Return precisely the opening lines of the listing below, ending with the line that contains "pink house: 1 -> 5".
------------------------------------------------
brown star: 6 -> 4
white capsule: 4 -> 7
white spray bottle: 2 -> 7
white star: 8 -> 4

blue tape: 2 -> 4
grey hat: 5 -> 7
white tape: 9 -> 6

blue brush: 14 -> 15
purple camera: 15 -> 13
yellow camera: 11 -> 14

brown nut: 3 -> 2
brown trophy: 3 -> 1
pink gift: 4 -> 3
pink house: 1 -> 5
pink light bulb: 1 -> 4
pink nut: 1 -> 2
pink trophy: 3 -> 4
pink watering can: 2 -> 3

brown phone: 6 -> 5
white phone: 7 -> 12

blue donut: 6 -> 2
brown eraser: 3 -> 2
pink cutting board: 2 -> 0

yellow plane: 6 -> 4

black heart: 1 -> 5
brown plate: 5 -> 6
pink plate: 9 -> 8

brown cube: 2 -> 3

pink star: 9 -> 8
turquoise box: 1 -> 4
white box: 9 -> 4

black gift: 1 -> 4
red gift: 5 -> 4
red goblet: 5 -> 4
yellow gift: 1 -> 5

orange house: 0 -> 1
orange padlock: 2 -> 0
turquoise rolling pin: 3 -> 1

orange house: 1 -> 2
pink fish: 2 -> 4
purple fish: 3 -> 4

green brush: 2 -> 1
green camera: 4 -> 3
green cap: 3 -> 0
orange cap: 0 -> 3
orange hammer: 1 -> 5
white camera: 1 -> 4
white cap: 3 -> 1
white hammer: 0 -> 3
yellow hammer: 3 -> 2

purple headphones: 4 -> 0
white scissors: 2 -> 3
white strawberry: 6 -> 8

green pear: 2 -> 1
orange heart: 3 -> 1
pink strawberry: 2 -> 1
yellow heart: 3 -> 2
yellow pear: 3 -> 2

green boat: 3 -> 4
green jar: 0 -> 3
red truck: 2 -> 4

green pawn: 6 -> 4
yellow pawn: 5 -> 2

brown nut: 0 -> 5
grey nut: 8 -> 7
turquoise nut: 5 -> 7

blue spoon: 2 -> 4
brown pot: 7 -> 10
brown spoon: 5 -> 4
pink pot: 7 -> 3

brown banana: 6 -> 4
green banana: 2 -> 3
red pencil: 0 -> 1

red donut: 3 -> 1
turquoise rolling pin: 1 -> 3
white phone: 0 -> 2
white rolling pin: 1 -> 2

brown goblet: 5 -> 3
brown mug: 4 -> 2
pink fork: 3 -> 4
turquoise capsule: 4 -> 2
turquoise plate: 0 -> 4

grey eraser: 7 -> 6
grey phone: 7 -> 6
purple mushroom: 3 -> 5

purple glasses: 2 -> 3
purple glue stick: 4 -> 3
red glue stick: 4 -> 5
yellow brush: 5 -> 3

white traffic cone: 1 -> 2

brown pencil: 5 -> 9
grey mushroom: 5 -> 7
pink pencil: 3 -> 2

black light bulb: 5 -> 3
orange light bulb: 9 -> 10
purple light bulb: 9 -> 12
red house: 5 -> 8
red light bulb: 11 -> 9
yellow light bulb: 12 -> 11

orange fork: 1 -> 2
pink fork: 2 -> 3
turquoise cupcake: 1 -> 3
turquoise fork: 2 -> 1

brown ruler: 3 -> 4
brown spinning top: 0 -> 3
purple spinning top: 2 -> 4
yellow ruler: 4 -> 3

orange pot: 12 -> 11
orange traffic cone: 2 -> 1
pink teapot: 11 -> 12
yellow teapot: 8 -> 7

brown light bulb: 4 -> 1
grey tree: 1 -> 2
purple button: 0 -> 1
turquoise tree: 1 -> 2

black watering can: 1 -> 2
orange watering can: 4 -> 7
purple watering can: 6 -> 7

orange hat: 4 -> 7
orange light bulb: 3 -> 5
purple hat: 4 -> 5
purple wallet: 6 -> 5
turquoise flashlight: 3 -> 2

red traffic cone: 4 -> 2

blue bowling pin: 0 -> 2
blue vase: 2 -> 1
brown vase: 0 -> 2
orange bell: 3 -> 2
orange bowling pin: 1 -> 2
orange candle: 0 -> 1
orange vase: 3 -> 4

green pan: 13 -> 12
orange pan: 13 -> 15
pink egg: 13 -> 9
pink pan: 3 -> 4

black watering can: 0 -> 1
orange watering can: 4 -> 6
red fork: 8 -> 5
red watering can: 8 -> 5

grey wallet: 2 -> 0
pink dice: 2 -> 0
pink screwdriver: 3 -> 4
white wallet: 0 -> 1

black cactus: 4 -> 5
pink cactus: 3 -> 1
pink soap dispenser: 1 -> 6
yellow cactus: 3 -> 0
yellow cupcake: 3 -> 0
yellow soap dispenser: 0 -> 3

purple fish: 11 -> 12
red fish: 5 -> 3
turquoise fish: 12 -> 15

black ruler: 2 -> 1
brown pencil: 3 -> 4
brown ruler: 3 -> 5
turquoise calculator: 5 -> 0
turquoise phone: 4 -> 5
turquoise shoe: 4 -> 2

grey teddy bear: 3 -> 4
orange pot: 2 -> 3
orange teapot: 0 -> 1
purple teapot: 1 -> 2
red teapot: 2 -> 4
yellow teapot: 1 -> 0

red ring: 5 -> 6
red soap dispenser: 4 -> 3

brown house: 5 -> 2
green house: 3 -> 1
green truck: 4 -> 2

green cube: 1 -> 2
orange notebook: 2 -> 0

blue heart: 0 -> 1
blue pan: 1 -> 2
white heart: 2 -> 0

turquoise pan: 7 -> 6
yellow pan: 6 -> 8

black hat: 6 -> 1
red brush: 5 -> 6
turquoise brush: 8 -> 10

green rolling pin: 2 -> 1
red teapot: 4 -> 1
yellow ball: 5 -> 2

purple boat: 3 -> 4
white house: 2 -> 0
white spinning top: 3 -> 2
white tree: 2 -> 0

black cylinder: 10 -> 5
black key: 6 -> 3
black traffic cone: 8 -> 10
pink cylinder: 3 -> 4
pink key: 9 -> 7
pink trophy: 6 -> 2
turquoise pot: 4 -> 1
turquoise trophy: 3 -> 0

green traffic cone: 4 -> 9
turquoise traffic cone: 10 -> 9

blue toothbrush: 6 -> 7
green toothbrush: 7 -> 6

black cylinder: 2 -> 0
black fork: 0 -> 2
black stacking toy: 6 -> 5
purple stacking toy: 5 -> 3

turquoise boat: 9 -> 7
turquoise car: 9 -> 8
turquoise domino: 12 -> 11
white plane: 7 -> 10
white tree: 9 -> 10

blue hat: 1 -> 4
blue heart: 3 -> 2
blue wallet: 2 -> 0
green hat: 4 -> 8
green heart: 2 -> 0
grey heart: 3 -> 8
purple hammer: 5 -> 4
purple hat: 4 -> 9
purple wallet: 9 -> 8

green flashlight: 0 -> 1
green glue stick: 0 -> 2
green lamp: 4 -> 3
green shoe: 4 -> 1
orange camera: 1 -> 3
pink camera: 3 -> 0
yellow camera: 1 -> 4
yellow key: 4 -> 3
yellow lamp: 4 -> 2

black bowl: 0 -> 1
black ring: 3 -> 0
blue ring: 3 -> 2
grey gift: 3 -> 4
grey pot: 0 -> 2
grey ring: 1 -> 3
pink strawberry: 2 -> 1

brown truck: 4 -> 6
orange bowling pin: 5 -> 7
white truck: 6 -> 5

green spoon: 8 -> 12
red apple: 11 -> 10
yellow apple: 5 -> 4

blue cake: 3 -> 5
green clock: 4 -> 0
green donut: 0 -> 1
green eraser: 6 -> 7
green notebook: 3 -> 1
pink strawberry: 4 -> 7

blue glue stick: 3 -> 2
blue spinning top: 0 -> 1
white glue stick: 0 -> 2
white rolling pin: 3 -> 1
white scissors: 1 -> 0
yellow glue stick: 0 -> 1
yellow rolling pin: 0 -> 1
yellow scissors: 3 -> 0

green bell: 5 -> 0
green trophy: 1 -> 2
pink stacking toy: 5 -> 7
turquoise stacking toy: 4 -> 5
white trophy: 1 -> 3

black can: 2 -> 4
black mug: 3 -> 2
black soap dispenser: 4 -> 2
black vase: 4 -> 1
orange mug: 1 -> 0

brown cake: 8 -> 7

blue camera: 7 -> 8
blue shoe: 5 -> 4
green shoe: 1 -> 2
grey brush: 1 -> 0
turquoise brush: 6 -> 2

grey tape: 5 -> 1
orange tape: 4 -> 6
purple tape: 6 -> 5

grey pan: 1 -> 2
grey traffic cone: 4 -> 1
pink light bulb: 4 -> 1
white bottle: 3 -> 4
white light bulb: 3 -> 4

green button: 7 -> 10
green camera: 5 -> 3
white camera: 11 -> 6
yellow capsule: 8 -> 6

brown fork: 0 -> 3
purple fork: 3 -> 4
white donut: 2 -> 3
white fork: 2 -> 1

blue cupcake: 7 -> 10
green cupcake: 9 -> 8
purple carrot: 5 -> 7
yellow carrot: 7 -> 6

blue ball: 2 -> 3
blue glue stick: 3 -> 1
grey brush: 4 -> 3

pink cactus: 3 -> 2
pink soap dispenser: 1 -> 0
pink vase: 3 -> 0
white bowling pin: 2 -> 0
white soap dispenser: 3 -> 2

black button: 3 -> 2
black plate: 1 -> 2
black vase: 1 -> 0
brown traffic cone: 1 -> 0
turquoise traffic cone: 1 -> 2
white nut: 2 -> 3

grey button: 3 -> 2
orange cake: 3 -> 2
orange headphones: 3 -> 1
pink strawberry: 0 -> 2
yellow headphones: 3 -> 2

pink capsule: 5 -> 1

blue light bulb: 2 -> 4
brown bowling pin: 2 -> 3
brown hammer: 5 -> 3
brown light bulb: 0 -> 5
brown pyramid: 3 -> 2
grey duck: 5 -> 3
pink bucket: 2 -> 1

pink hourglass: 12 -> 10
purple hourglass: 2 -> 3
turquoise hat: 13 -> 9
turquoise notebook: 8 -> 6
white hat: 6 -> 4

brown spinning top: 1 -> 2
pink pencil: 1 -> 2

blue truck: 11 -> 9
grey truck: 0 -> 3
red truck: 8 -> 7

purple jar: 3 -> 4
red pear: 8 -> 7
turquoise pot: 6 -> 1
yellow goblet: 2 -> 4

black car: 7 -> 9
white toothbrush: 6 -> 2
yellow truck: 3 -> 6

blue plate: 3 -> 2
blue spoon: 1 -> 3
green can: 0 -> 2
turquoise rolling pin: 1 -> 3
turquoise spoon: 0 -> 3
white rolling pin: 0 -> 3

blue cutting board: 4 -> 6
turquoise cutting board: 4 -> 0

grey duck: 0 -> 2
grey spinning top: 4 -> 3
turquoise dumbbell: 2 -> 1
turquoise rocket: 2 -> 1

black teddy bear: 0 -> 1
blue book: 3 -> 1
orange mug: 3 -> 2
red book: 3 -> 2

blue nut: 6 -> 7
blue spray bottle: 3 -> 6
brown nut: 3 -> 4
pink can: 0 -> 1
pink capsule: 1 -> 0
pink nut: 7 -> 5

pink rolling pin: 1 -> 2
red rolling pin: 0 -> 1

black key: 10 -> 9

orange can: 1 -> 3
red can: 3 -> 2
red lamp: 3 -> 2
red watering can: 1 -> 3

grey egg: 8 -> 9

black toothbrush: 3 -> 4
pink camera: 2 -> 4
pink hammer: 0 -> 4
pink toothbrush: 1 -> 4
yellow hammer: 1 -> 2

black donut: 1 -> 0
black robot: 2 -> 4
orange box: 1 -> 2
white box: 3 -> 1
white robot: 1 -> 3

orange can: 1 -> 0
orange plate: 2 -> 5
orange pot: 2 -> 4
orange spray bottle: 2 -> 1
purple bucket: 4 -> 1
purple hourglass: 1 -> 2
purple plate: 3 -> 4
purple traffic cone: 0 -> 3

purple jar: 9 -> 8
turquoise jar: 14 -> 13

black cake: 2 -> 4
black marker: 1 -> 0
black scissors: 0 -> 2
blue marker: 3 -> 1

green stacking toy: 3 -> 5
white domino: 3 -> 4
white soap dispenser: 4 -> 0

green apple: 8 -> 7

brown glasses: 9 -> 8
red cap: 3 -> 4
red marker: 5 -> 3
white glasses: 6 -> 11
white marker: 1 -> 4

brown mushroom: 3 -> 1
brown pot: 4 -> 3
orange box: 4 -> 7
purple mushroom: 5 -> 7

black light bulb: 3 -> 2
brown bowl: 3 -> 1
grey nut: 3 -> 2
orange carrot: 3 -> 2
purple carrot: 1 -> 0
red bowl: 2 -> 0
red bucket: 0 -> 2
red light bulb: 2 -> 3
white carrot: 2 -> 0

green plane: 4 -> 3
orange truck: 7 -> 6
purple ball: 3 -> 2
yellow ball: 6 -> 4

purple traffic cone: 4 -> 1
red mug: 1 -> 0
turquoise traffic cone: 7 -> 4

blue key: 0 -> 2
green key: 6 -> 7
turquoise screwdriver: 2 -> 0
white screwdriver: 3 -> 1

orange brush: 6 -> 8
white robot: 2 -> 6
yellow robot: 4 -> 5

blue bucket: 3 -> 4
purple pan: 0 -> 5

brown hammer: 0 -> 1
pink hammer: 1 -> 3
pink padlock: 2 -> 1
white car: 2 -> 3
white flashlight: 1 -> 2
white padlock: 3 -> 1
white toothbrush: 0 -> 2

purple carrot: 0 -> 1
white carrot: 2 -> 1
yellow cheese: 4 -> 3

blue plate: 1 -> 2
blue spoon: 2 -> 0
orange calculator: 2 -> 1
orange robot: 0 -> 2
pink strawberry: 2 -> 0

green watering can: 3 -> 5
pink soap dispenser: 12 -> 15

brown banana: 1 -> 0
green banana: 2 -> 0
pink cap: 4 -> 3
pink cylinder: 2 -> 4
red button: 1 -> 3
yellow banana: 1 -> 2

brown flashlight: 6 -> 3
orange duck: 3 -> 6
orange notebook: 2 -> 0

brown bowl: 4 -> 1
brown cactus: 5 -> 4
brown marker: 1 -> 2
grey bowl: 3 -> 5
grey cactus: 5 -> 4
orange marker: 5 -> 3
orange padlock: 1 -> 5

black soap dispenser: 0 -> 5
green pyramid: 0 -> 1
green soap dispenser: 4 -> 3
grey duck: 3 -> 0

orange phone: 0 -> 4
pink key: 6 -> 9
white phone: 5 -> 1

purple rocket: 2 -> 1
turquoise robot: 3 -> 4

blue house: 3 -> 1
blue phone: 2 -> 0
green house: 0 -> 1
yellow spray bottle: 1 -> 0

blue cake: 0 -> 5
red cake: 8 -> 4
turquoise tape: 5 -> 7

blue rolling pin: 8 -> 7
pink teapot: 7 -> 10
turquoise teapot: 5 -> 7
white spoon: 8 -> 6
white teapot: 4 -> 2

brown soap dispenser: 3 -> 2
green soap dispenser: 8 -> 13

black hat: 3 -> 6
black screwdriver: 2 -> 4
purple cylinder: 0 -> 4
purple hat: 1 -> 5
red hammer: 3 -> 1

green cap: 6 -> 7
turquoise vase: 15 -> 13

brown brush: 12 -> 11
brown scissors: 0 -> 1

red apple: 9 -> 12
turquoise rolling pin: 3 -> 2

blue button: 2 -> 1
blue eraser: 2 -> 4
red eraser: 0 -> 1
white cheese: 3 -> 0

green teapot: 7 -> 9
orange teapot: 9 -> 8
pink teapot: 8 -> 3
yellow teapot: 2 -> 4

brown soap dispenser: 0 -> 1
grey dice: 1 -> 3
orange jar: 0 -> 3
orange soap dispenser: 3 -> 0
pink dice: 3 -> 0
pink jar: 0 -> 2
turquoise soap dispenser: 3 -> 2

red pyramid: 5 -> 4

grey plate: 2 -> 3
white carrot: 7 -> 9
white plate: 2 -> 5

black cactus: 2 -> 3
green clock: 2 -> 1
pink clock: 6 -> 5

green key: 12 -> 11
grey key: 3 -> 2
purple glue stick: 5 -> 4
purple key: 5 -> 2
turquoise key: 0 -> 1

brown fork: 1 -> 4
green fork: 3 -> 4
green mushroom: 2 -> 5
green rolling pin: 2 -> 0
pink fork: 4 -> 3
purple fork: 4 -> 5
------------------------------------------------
> RESPONSE:
brown star: 6 -> 4
white capsule: 4 -> 7
white spray bottle: 2 -> 7
white star: 8 -> 4

blue tape: 2 -> 4
grey hat: 5 -> 7
white tape: 9 -> 6

blue brush: 14 -> 15
purple camera: 15 -> 13
yellow camera: 11 -> 14

brown nut: 3 -> 2
brown trophy: 3 -> 1
pink gift: 4 -> 3
pink house: 1 -> 5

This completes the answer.